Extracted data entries
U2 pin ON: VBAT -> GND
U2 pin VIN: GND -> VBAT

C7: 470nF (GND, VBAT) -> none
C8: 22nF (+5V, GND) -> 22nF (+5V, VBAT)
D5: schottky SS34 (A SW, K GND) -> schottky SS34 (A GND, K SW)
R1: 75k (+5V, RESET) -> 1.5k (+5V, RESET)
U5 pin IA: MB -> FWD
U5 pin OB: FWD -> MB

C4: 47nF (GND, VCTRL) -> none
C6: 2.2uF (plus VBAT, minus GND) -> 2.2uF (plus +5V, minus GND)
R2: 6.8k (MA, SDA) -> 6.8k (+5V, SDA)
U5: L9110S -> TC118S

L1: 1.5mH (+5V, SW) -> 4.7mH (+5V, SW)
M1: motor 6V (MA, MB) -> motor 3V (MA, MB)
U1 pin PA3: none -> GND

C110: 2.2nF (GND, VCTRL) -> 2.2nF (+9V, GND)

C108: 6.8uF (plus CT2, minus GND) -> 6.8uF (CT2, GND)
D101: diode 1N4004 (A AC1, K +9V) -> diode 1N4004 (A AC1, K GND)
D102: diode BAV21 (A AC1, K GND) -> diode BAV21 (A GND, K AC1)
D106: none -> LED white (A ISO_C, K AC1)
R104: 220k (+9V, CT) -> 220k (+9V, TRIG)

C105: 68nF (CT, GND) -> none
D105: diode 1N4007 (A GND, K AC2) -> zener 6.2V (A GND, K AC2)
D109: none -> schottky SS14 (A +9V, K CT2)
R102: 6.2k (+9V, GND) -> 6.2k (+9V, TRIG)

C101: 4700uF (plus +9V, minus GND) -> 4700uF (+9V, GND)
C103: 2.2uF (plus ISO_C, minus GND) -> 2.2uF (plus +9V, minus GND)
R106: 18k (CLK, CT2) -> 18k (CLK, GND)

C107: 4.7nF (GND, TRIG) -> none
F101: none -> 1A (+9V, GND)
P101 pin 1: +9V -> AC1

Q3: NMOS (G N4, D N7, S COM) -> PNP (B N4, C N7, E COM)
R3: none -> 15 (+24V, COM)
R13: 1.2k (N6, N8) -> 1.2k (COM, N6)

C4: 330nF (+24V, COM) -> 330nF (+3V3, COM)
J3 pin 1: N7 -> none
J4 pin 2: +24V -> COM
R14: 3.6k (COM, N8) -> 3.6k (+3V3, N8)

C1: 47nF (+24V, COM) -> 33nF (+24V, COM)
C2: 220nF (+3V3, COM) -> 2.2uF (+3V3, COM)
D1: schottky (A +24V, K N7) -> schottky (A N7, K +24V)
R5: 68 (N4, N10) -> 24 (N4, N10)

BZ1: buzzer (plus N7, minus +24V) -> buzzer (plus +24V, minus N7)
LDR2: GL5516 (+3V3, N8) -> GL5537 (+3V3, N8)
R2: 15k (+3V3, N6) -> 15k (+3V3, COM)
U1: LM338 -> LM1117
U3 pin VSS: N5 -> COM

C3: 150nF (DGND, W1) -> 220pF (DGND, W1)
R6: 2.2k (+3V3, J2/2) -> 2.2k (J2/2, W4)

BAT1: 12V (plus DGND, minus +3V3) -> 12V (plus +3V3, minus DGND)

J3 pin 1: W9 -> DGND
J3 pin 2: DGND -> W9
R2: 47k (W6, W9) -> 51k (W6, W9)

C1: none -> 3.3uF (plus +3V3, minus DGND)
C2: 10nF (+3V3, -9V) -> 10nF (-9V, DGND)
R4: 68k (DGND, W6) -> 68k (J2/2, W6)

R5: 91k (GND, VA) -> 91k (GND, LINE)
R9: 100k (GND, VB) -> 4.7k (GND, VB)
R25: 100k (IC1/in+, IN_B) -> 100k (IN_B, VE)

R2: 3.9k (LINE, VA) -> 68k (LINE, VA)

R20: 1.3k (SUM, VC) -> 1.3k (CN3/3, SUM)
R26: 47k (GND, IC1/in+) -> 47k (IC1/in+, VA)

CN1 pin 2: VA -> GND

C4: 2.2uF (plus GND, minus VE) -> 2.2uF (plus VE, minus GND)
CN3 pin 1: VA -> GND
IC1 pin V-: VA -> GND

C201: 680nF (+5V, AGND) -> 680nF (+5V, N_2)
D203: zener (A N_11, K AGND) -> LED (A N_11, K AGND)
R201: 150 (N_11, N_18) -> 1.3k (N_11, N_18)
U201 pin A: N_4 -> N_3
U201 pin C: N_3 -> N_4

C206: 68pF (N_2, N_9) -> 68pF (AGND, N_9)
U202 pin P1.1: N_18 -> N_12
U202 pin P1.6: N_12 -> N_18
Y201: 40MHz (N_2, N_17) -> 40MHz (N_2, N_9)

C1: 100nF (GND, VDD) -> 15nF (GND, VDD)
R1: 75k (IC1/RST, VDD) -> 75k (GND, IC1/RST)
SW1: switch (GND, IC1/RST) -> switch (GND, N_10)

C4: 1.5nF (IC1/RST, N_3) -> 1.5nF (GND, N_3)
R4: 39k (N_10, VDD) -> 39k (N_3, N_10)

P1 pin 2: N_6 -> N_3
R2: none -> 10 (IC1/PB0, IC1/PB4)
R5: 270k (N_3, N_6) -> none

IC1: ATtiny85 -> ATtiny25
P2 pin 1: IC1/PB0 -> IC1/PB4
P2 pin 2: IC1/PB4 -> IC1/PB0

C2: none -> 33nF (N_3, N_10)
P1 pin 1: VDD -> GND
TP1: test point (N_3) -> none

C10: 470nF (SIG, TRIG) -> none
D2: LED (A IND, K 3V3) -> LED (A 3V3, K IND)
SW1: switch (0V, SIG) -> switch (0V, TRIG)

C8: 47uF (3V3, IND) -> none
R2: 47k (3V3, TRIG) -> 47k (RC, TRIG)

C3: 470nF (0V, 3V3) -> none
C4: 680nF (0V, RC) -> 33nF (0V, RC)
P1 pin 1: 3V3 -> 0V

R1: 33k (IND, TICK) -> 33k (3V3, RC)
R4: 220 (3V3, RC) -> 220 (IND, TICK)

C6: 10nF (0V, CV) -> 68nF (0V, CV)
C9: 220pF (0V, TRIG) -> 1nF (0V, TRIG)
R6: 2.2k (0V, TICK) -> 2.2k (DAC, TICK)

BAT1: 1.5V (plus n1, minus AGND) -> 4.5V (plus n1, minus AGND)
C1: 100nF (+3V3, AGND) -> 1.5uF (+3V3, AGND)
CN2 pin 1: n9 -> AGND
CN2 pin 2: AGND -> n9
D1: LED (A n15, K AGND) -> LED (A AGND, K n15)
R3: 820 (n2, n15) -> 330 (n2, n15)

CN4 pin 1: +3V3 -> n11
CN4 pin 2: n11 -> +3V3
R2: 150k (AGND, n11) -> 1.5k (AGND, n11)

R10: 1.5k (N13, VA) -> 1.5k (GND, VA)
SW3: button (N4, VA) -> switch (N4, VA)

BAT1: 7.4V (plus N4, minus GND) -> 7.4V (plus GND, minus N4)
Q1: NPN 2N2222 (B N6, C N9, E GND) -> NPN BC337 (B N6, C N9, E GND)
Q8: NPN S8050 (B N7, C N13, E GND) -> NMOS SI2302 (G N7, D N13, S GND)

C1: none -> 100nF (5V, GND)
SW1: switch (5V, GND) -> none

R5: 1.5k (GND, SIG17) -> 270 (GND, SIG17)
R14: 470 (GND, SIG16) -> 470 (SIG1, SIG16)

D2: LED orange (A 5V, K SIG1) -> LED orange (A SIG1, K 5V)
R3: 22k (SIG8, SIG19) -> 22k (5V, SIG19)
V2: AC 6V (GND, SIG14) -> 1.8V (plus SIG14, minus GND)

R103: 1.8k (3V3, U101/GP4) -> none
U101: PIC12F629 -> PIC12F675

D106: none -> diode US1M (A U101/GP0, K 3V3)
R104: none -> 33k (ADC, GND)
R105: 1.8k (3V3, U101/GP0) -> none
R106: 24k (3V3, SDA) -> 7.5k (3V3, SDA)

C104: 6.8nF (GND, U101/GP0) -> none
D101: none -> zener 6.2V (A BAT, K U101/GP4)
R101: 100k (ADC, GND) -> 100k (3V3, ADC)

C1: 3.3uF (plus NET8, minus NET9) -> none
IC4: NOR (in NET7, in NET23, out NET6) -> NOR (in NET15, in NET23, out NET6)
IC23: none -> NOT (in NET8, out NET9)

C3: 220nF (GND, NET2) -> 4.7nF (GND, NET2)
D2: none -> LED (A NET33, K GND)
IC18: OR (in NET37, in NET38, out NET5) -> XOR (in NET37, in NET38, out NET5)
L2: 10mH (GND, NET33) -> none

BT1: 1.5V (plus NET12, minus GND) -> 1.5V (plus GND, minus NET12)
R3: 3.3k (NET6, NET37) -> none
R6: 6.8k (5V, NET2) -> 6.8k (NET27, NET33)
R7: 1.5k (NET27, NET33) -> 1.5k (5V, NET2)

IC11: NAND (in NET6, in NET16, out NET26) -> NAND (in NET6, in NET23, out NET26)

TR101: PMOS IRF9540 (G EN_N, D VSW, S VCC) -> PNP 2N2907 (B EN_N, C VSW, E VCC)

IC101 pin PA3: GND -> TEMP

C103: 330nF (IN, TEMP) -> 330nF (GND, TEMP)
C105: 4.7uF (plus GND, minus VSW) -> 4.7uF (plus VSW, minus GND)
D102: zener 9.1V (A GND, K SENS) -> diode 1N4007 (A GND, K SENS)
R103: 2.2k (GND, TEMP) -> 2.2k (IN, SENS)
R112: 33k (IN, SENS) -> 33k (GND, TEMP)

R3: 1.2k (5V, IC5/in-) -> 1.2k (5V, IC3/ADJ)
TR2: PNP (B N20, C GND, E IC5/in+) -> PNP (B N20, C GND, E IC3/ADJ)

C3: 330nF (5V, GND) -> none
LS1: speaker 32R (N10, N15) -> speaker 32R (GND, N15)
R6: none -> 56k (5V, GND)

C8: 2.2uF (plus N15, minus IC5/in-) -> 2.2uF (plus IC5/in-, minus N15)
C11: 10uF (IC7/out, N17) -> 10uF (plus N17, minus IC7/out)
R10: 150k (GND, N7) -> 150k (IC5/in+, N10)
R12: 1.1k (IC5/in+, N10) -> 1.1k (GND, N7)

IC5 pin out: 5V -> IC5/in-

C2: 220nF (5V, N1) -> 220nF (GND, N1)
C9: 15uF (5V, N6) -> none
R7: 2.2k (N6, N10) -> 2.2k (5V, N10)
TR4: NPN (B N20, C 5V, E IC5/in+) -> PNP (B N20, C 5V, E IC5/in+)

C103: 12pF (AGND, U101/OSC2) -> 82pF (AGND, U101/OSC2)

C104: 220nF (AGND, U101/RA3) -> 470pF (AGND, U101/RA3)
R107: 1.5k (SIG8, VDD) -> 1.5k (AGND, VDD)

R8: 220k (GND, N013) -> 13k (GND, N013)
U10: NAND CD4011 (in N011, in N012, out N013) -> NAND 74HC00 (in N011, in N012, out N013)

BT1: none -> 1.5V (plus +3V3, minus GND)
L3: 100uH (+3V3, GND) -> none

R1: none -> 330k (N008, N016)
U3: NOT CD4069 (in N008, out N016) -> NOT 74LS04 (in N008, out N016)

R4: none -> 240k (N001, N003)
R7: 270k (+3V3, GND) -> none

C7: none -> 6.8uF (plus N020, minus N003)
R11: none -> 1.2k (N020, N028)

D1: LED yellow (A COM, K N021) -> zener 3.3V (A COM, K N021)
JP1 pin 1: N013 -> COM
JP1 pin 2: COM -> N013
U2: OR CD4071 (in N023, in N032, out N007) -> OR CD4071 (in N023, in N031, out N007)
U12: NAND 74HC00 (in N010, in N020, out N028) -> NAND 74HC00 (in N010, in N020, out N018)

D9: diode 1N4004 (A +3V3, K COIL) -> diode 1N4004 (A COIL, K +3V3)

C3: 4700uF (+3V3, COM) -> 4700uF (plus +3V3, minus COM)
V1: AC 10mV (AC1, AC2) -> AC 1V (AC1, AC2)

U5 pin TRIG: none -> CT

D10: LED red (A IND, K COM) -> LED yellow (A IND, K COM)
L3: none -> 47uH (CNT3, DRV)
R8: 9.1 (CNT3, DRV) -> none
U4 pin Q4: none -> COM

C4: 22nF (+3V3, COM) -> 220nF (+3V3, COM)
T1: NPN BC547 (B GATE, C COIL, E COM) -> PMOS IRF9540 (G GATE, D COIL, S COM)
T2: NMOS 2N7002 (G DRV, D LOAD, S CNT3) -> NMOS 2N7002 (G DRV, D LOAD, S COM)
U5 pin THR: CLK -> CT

EXERCISE DESCRIPTION
Lines above with "NMOS": state how many, nothing more.

RESULT BELOW
3